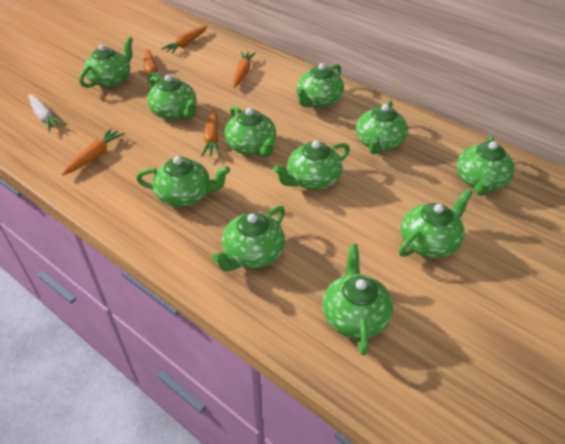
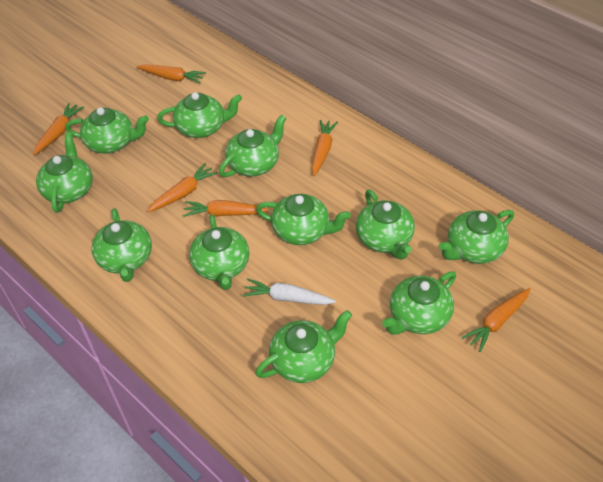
orange carrot: 5 -> 6

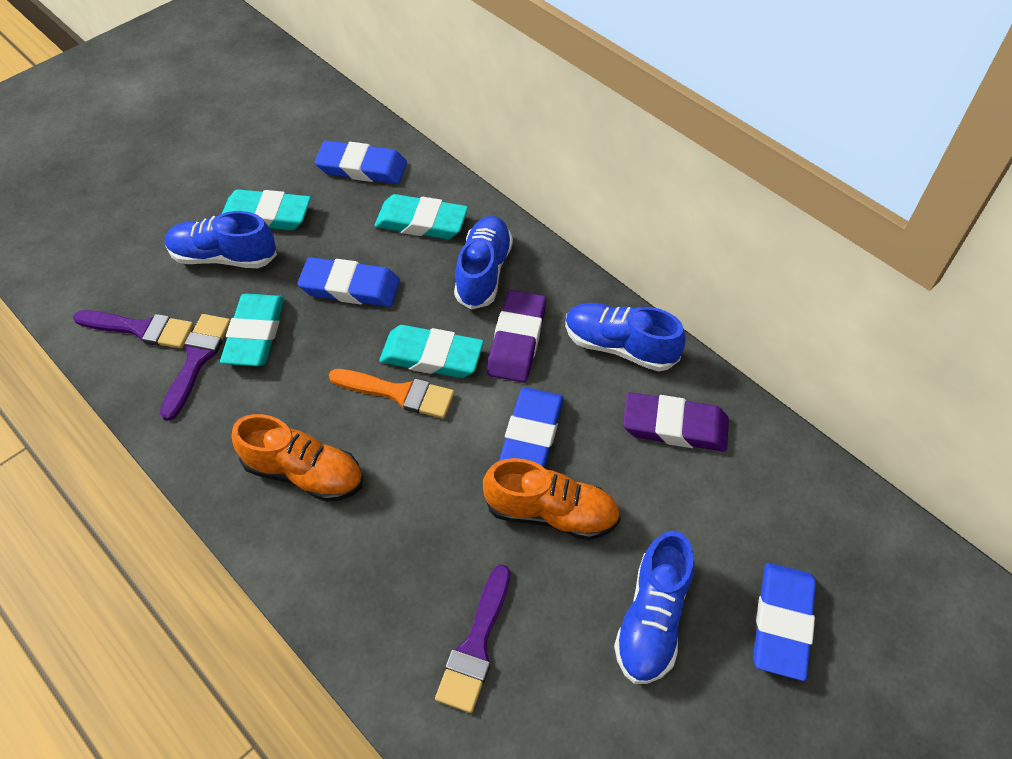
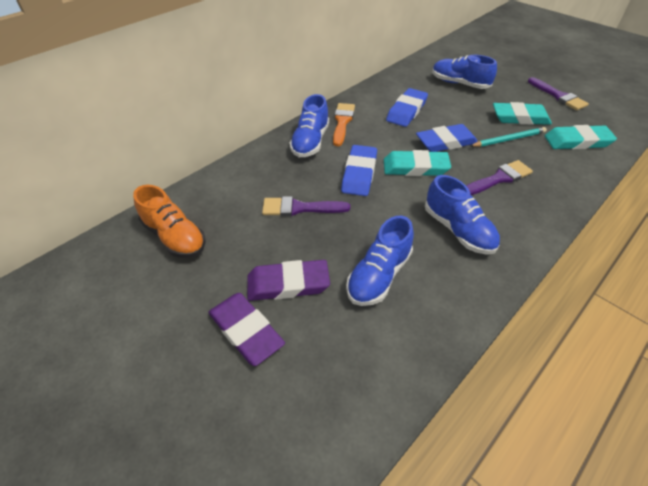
blue eraser: 4 -> 3
orange shoe: 2 -> 1
turquoise eraser: 4 -> 3
turquoise pencil: 0 -> 1

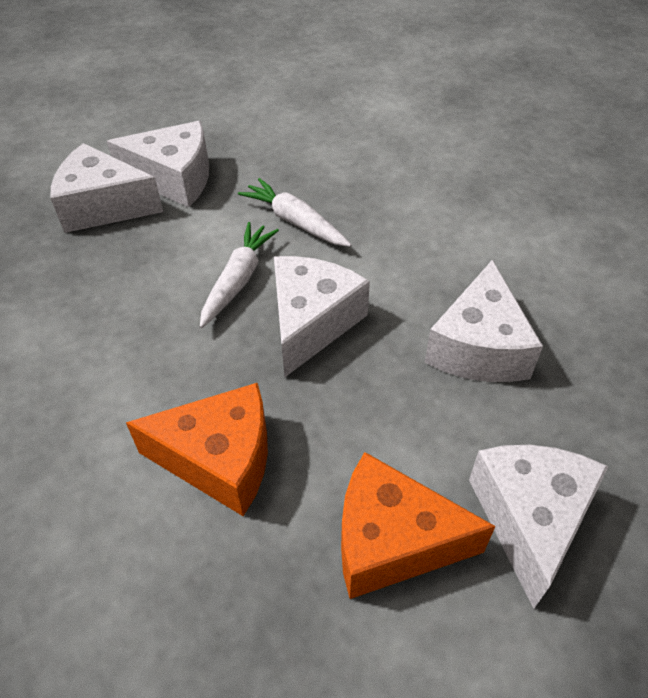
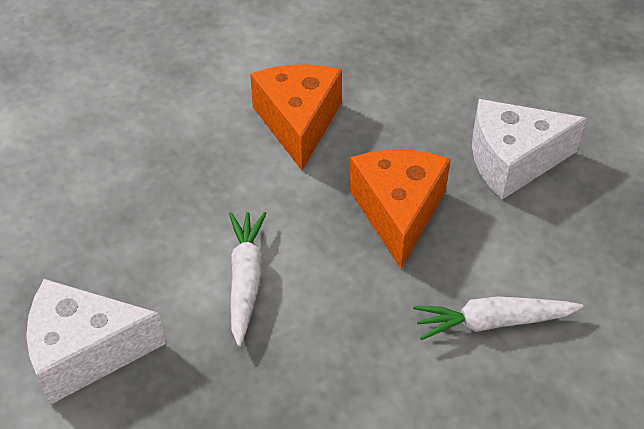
white cheese: 5 -> 2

* _PROBLEM REQUIREMENTS_
Throughout the material above, report each line holding the word "turquoise".

* _WRITTEN ANSWER_
turquoise eraser: 4 -> 3
turquoise pencil: 0 -> 1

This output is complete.